→ Try it: For this exercise, write out the full listing that follows exactly and skip its pictures.

Top of Material provided

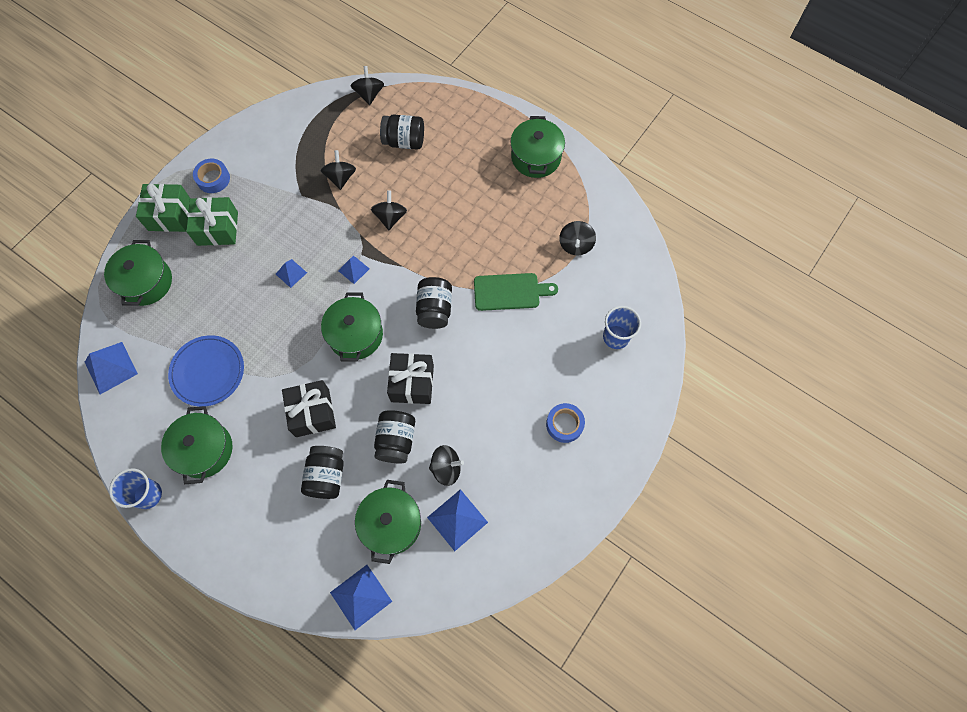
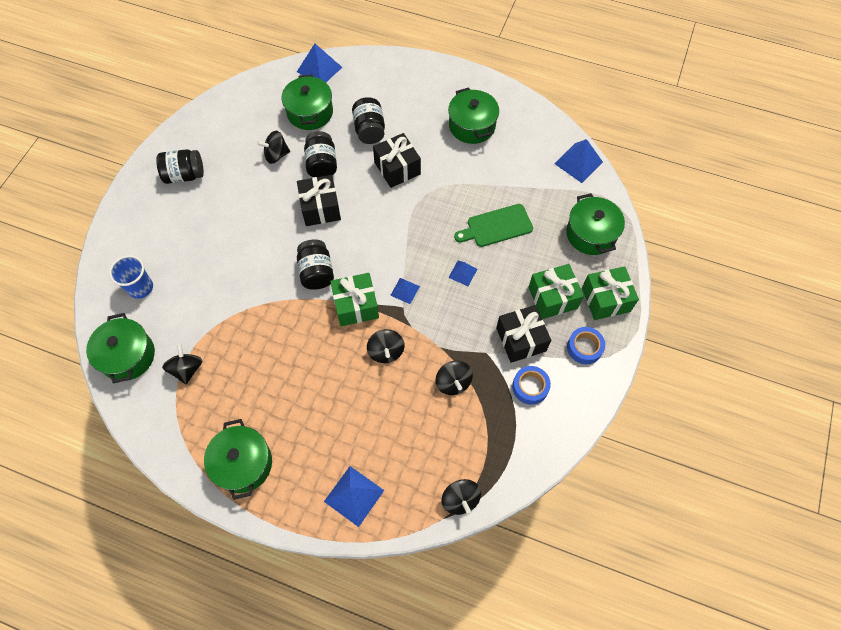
camera: 165 degrees right, 5 degrees down
(148, 494) = (499, 91): blue cup -> none
(208, 372) = (497, 177): blue plate -> none
(265, 199) = (521, 339): none -> black gift
(355, 335) = (382, 234): green pot -> green pot (128, 356)
(404, 141) = (399, 445): black jar -> black jar (184, 175)
(405, 266) = (356, 306): none -> green gift
(457, 519) = (260, 125): blue pyramid -> blue pyramid (354, 495)
(510, 292) = (248, 305): green cutting board -> green cutting board (496, 226)
(564, 424) = (182, 206): blue tape -> blue tape (530, 387)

Bottom of Material provided

→ Expected output:
camera: 165 degrees right, 5 degrees down
(148, 494) = (499, 91): blue cup -> none
(208, 372) = (497, 177): blue plate -> none
(265, 199) = (521, 339): none -> black gift
(355, 335) = (382, 234): green pot -> green pot (128, 356)
(404, 141) = (399, 445): black jar -> black jar (184, 175)
(405, 266) = (356, 306): none -> green gift
(457, 519) = (260, 125): blue pyramid -> blue pyramid (354, 495)
(510, 292) = (248, 305): green cutting board -> green cutting board (496, 226)
(564, 424) = (182, 206): blue tape -> blue tape (530, 387)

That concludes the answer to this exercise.